**EXTRACTED INFORMATION**
++++++

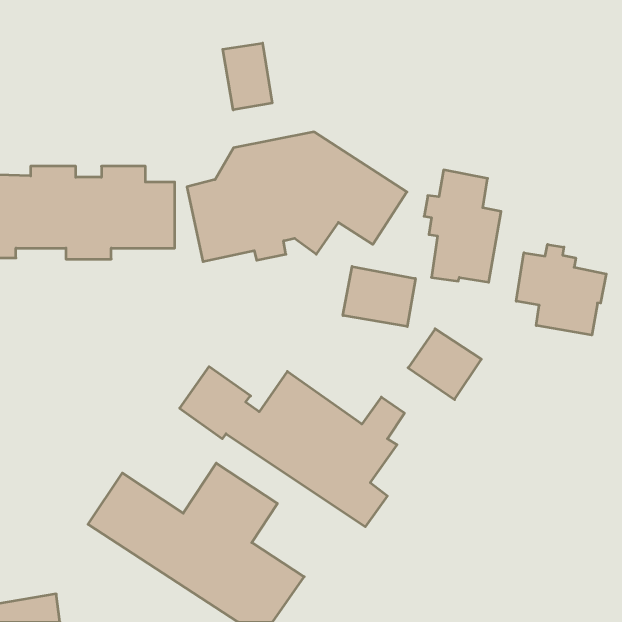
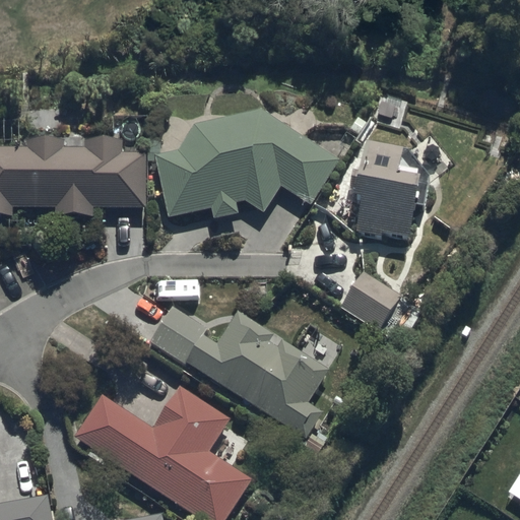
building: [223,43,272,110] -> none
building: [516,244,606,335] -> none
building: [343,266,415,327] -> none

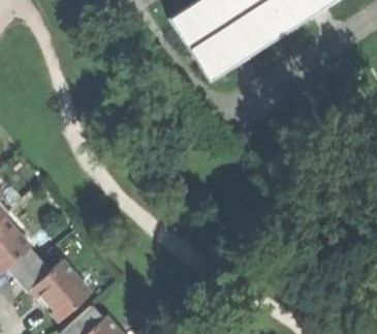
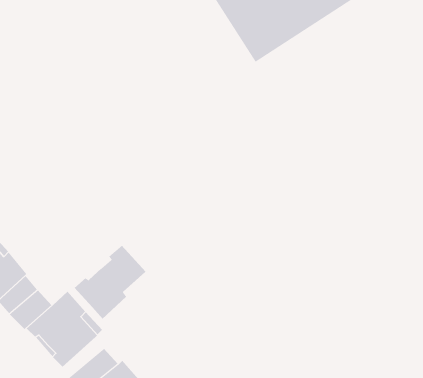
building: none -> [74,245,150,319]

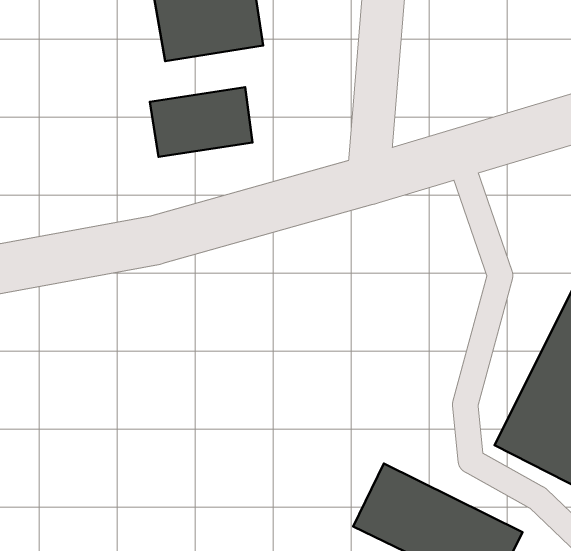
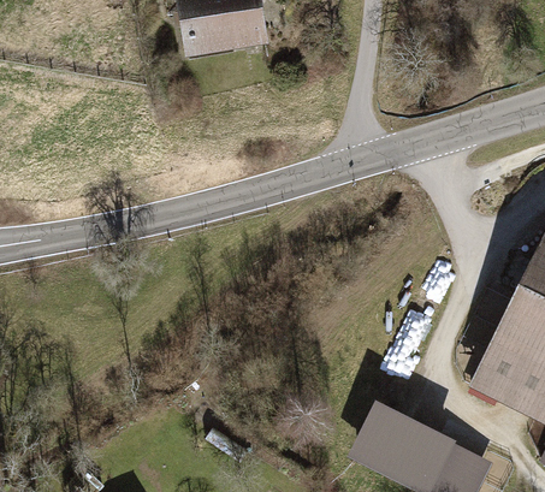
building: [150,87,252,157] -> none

++++++

**PROBLEM REQUIREMENTS**
An acceptable answer holds exactly the lines from the one with "building: [516,244,606,335] -> none" through the end of the entries above, both ends kept, and no pictures at all.

**TASK SOLUTION**
building: [516,244,606,335] -> none
building: [343,266,415,327] -> none

building: none -> [74,245,150,319]

building: [150,87,252,157] -> none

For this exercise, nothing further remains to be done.